Task to complete: For this exercise, reproduce the entries below exactly, but only from the line containing "C2: 100nF (NET17, VA) -> 100nF (GND, NET17)" through the line containing "U7 pin OB: NET27 -> NET12", both included.

Dataset content:
--------------------
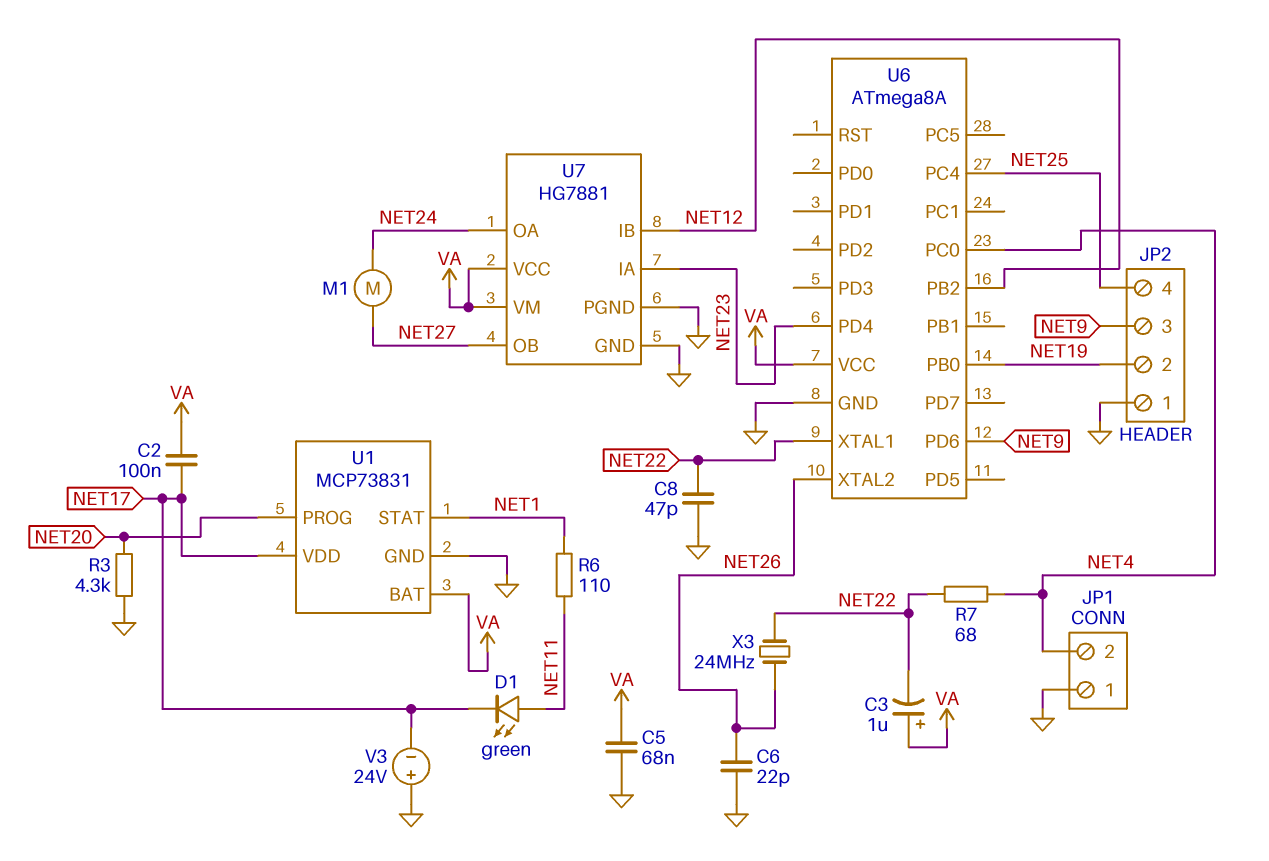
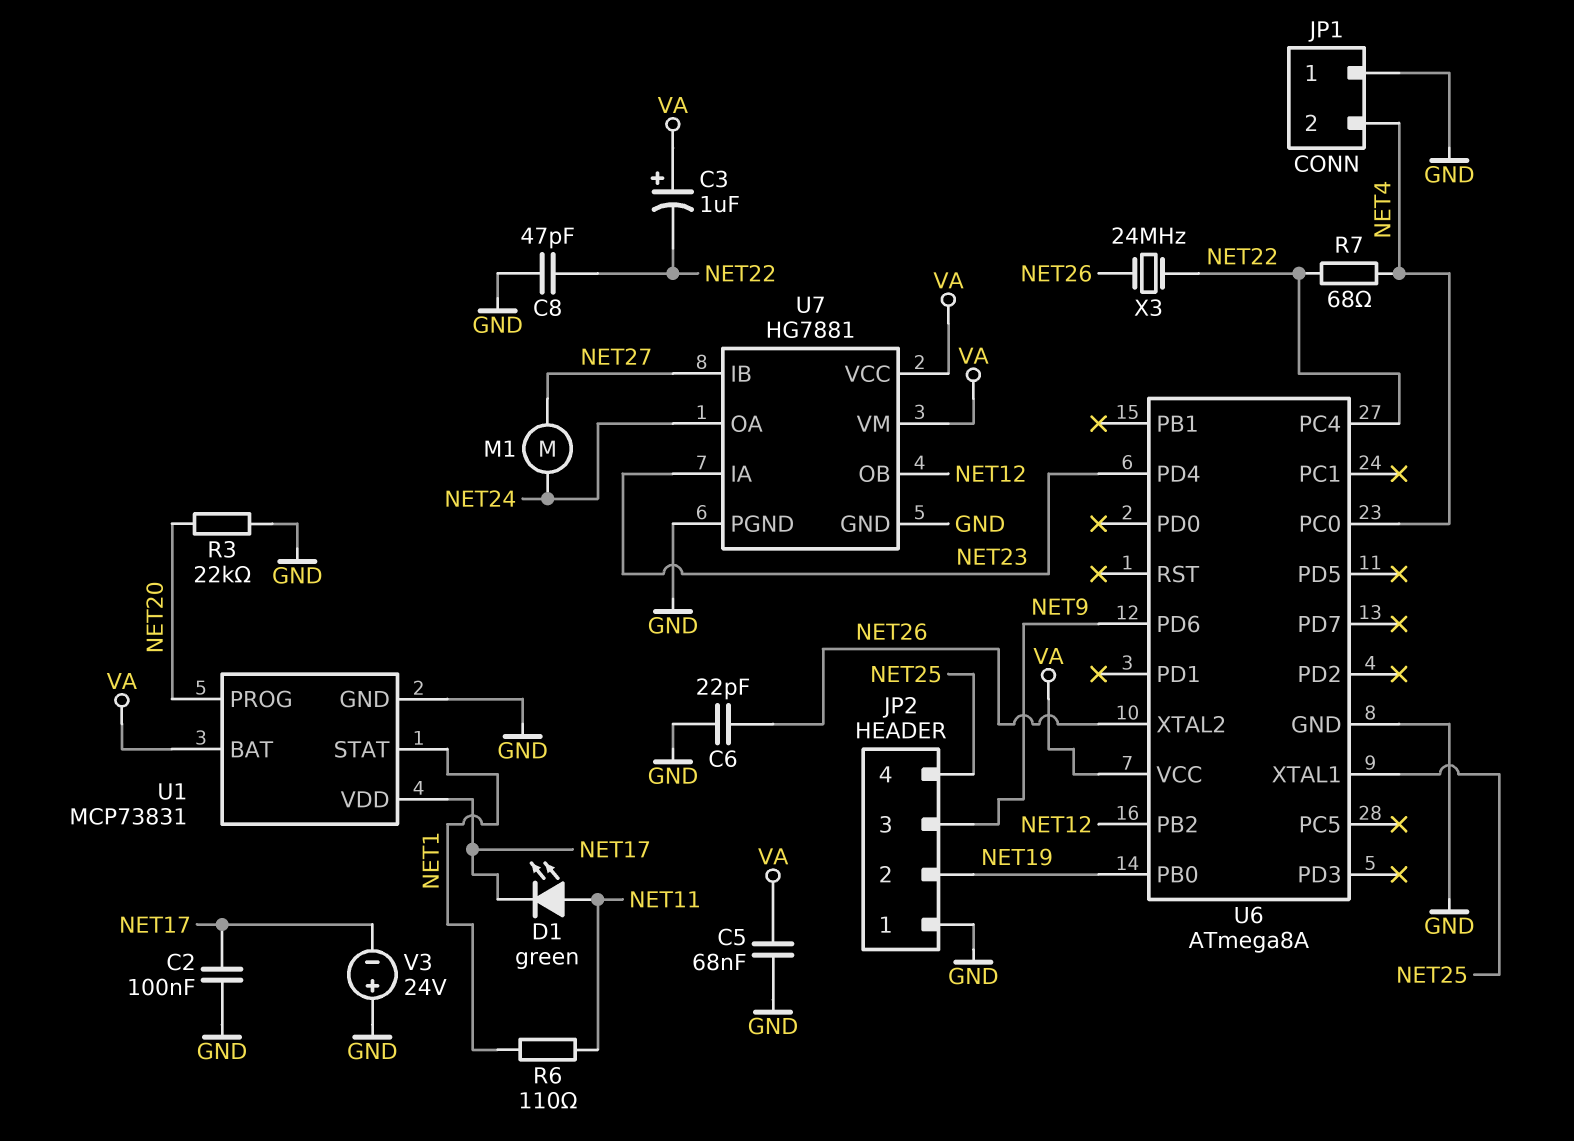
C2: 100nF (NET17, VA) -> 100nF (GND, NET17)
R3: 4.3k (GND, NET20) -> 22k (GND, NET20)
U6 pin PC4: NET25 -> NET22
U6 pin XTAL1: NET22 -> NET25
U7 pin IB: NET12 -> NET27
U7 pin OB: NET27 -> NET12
--------------------
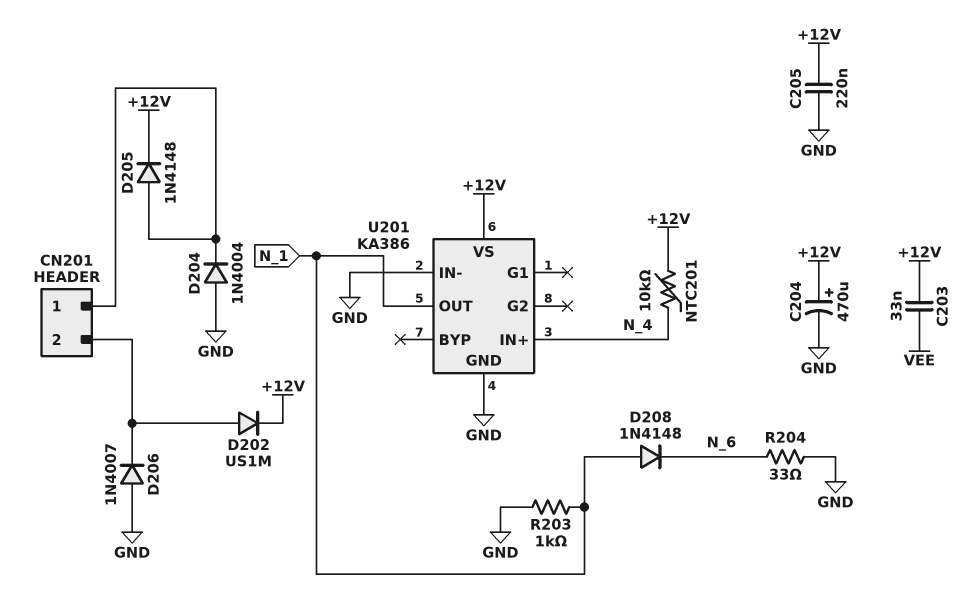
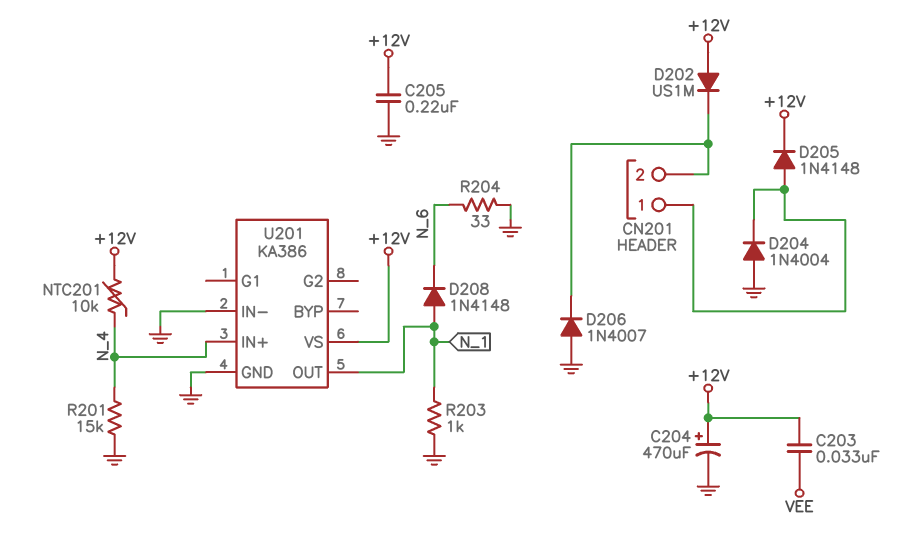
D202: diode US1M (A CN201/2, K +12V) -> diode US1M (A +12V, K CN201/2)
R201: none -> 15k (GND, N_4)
--------------------
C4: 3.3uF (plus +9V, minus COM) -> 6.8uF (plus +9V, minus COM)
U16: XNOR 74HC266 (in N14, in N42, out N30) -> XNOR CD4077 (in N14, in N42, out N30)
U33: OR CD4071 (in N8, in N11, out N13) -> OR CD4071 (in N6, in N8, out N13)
--------------------
Solution for this problem:
C2: 100nF (NET17, VA) -> 100nF (GND, NET17)
R3: 4.3k (GND, NET20) -> 22k (GND, NET20)
U6 pin PC4: NET25 -> NET22
U6 pin XTAL1: NET22 -> NET25
U7 pin IB: NET12 -> NET27
U7 pin OB: NET27 -> NET12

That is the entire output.